▶ [Exercise description]:
The entries below hold a line with "19> 45 degrees counterclockwise" and a line with "<549 248 97 29>". Return those lines and all that lie between them, exactly and only.

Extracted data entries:
----
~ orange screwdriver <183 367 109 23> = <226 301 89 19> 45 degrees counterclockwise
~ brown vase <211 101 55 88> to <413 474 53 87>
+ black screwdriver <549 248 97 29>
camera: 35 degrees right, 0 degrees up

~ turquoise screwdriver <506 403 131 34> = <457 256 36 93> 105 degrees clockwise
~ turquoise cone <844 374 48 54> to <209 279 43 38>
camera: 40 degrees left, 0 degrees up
----
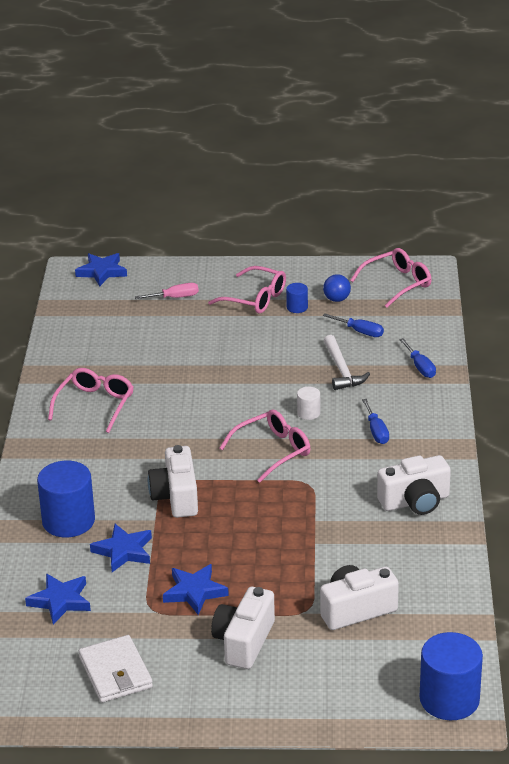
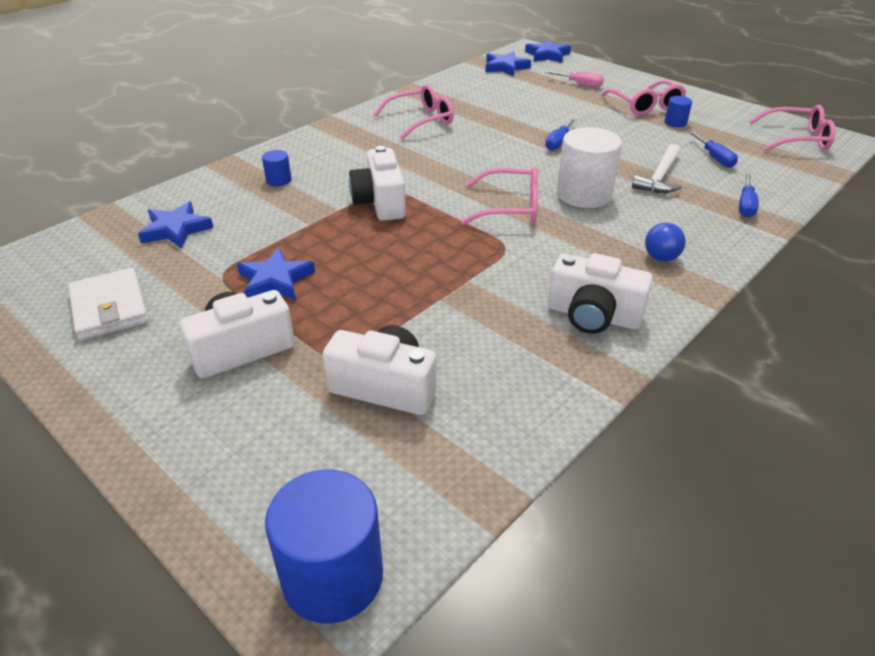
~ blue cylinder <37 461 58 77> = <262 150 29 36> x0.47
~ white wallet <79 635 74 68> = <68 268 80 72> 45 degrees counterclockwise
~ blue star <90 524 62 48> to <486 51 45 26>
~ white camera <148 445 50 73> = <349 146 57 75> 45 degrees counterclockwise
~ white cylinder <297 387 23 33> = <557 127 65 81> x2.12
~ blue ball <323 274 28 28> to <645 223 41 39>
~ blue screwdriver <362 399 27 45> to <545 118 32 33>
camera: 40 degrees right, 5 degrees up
----
▶ [Solution for this problem]:
~ orange screwdriver <183 367 109 23> = <226 301 89 19> 45 degrees counterclockwise
~ brown vase <211 101 55 88> to <413 474 53 87>
+ black screwdriver <549 248 97 29>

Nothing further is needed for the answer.